-------- Exercise material --------
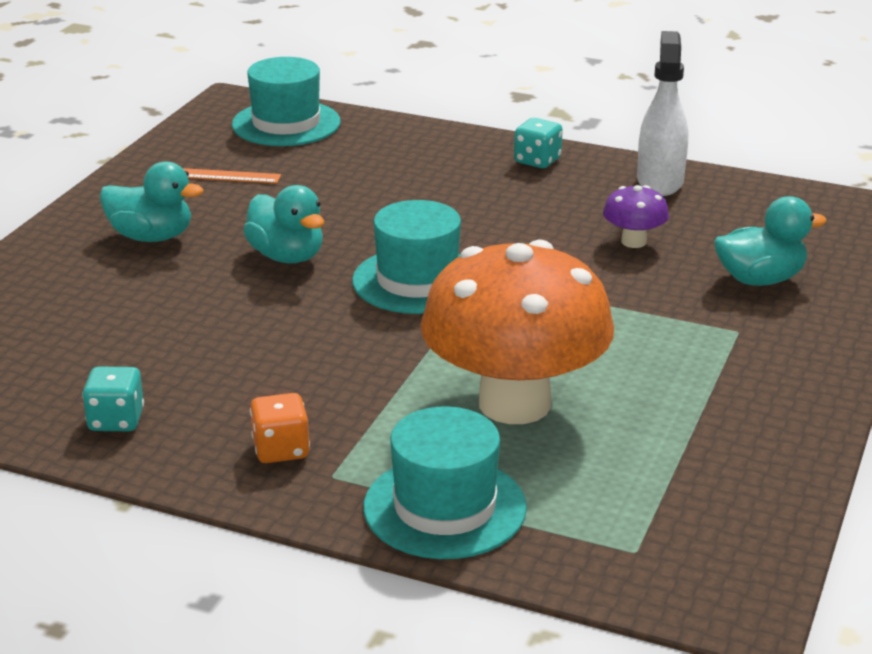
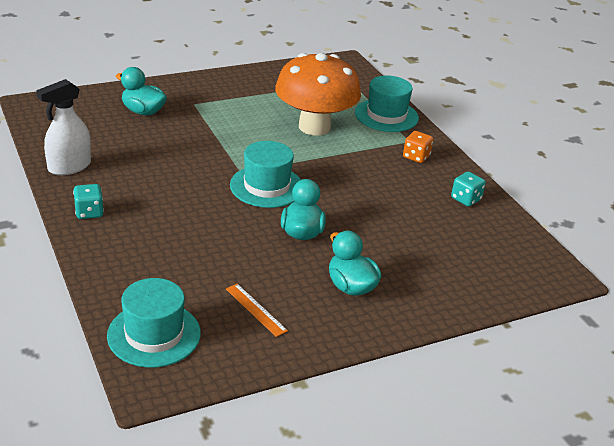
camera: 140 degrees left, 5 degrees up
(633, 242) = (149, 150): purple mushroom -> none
--------
-------- Exercise material --------
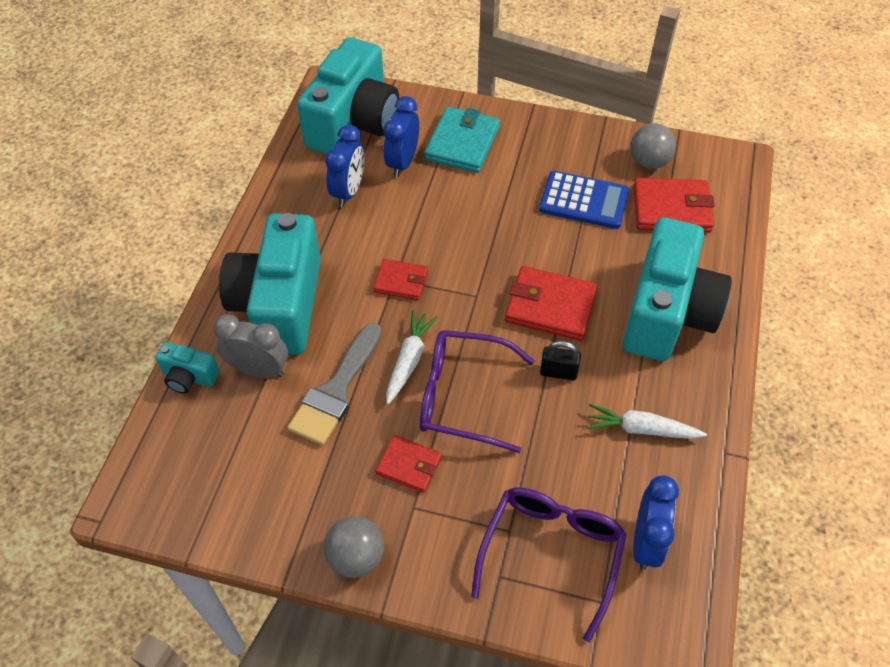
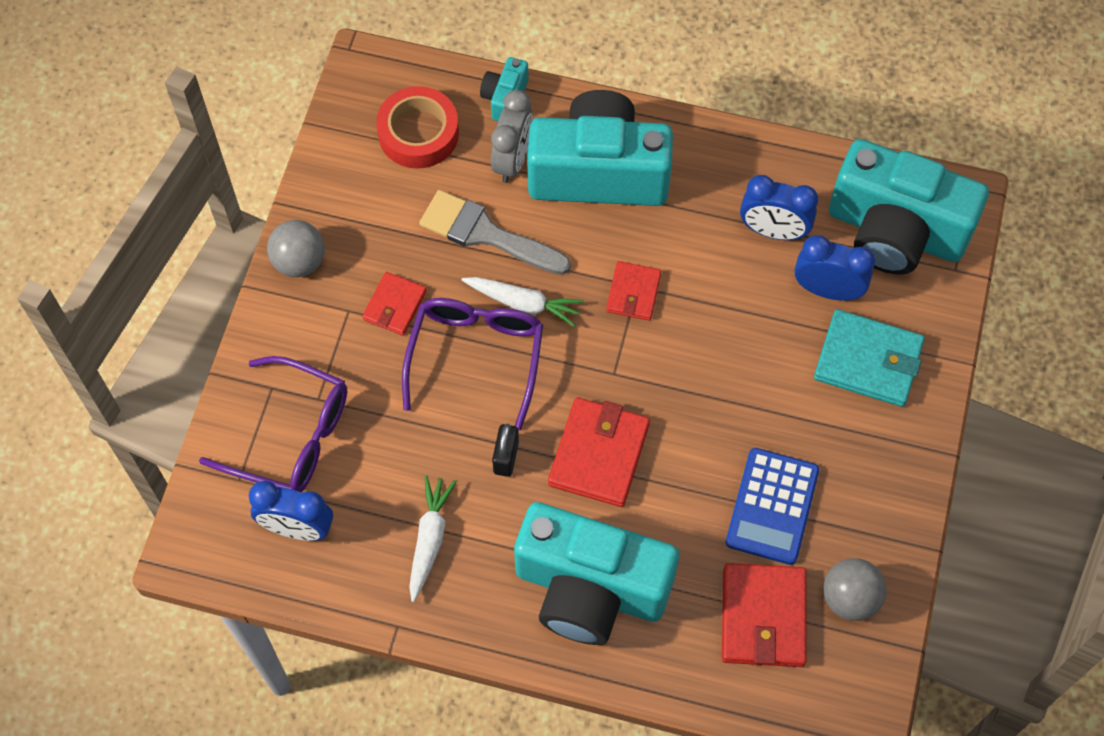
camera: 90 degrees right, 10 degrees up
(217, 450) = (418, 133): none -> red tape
--------
> Activity
Isolate each line of the listing above that includes "degrees". Copy it.

> Written solution
camera: 140 degrees left, 5 degrees up
camera: 90 degrees right, 10 degrees up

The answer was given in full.